• The data:
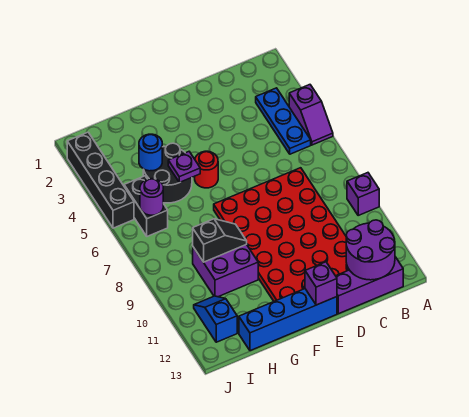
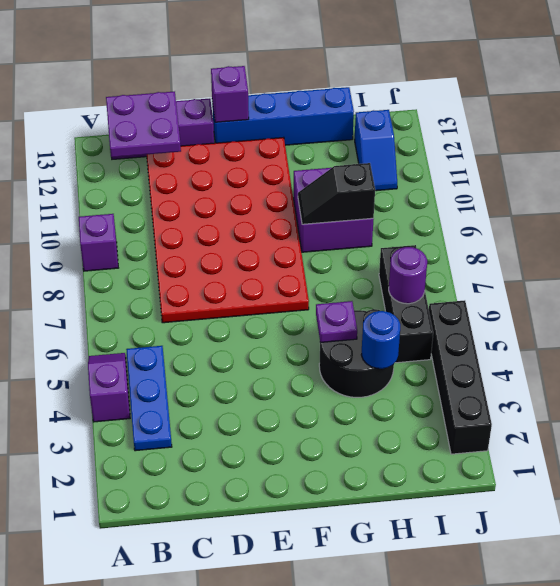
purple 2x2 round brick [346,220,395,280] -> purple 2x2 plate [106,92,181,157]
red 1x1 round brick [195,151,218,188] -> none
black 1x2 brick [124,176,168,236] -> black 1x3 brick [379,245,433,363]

...

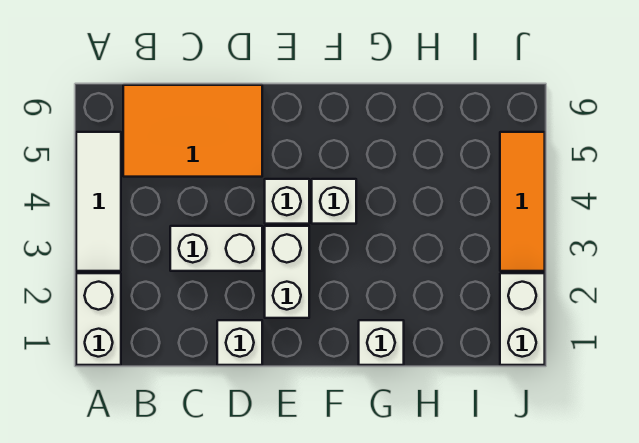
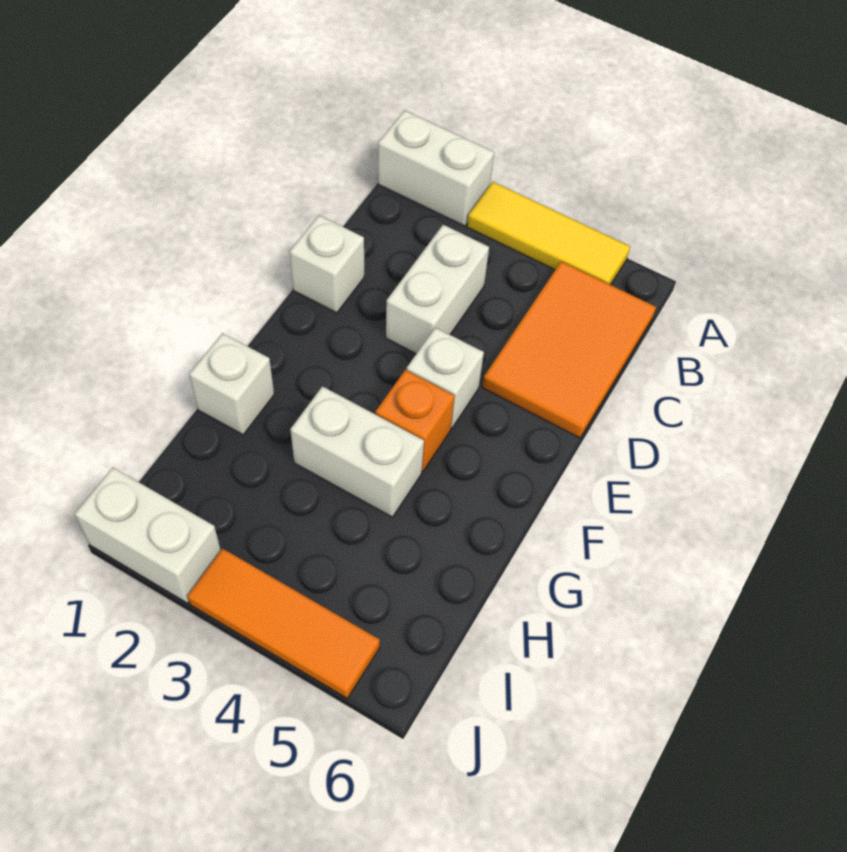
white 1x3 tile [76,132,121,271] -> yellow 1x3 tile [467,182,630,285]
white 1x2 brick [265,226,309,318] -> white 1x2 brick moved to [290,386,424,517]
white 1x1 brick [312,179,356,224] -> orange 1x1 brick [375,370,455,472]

• Activity: Out of the data above, set down the lines from the one with "purple 2x2 round" to the one with "black 1x2 brick", both included, exactly as written and with no additions.

• Result of this task:
purple 2x2 round brick [346,220,395,280] -> purple 2x2 plate [106,92,181,157]
red 1x1 round brick [195,151,218,188] -> none
black 1x2 brick [124,176,168,236] -> black 1x3 brick [379,245,433,363]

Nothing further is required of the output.